↓↓↓

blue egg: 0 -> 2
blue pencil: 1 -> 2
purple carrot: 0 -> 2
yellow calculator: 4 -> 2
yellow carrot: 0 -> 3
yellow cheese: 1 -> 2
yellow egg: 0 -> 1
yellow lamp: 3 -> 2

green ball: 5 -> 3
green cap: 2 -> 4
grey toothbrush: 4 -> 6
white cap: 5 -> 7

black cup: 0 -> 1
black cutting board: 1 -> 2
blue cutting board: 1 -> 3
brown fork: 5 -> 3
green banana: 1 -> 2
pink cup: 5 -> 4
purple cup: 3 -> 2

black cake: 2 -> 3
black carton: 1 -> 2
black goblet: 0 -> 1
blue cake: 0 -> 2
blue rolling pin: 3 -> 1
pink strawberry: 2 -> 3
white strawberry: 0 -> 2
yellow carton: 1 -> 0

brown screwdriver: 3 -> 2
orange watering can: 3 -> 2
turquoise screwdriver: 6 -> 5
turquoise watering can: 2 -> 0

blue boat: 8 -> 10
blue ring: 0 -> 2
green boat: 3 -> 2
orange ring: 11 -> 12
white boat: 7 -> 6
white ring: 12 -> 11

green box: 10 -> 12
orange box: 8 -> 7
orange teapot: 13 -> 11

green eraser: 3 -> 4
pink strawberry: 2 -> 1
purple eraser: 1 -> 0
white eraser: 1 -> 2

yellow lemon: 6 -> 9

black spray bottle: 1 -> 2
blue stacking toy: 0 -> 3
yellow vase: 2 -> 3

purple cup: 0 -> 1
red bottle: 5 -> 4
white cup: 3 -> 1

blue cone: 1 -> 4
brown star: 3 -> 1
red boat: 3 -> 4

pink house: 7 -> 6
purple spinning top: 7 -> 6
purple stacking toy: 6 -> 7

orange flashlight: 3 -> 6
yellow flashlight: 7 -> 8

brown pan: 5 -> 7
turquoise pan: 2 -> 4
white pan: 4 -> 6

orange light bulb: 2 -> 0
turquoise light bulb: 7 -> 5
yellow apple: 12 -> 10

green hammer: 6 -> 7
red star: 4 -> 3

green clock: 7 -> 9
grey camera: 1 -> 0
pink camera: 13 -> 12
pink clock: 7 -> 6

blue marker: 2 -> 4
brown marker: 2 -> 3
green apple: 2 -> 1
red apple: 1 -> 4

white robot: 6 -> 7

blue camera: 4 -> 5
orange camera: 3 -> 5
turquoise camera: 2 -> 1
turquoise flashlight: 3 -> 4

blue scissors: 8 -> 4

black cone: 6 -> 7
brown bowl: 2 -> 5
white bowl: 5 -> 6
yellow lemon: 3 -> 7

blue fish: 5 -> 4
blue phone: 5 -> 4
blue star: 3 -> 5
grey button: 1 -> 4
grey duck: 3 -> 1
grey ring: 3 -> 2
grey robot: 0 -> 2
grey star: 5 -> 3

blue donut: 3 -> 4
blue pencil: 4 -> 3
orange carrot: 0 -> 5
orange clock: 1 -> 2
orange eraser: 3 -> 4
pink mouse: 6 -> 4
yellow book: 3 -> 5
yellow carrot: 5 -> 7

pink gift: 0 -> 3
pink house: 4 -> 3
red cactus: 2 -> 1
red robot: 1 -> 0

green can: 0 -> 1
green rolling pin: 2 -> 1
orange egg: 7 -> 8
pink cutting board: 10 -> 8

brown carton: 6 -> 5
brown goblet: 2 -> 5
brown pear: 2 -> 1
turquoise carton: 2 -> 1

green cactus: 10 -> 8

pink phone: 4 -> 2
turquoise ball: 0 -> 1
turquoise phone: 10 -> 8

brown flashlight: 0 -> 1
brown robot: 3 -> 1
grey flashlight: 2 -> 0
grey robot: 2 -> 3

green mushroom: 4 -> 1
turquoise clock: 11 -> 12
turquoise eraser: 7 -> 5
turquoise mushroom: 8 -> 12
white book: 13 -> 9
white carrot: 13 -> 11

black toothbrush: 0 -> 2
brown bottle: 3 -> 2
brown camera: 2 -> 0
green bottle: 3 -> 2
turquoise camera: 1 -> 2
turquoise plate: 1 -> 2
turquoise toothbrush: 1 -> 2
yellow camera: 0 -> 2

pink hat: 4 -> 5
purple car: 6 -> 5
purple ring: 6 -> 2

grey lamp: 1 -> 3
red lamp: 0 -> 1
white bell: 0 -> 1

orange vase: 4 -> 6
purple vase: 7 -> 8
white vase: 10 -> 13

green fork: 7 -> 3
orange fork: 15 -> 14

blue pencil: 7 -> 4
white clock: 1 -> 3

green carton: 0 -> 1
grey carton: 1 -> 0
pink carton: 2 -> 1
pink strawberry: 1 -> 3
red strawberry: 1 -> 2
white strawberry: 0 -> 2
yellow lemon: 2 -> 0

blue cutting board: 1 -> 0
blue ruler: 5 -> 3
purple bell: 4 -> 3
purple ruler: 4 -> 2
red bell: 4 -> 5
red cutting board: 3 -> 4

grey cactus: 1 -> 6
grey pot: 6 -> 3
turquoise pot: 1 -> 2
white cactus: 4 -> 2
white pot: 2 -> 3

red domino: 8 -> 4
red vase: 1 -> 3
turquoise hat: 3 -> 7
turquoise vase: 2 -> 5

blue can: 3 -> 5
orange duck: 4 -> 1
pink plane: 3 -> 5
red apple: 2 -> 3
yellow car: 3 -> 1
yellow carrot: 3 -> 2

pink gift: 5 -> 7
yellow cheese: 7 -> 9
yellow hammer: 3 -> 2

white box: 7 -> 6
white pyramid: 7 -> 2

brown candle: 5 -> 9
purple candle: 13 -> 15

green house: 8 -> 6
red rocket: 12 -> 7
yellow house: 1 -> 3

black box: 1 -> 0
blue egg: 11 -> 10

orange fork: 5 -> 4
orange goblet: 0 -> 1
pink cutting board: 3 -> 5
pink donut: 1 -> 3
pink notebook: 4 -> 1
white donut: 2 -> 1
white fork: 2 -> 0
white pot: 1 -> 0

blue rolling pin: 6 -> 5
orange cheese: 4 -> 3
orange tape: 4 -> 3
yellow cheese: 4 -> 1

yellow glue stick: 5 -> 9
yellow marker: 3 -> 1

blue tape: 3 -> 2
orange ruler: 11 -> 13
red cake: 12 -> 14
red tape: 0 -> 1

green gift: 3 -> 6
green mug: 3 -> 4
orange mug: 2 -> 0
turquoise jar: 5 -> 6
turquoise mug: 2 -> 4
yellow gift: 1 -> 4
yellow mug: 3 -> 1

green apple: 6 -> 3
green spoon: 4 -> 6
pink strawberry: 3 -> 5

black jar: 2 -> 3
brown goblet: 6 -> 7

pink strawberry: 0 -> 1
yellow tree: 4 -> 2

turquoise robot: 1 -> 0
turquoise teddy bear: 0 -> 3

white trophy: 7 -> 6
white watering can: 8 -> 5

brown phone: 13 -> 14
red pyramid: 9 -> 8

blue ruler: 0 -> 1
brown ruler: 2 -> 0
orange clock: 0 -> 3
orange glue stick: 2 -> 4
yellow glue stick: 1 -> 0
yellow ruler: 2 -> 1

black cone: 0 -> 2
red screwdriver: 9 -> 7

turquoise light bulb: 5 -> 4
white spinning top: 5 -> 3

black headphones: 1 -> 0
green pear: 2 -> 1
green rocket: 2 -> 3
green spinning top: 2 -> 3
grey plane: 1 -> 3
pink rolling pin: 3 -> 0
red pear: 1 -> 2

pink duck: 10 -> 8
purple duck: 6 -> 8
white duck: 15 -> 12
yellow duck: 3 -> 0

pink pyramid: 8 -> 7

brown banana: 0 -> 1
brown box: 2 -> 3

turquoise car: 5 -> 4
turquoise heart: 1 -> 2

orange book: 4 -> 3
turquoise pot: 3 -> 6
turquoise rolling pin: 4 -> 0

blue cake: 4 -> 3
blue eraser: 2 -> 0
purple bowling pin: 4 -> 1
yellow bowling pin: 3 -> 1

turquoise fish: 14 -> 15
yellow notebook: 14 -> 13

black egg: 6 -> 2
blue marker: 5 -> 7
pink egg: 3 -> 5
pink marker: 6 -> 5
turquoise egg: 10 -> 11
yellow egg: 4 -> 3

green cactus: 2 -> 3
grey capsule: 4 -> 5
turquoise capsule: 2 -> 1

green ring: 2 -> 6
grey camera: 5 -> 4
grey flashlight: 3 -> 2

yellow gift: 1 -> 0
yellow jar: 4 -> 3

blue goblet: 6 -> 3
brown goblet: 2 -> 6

↑↑↑

§ **Activity**: Nothing but an exact copy of the lines from the start of the entries through the line containing "black cutting board: 1 -> 2" belongs in the response.

§ **Exercise result**:
blue egg: 0 -> 2
blue pencil: 1 -> 2
purple carrot: 0 -> 2
yellow calculator: 4 -> 2
yellow carrot: 0 -> 3
yellow cheese: 1 -> 2
yellow egg: 0 -> 1
yellow lamp: 3 -> 2

green ball: 5 -> 3
green cap: 2 -> 4
grey toothbrush: 4 -> 6
white cap: 5 -> 7

black cup: 0 -> 1
black cutting board: 1 -> 2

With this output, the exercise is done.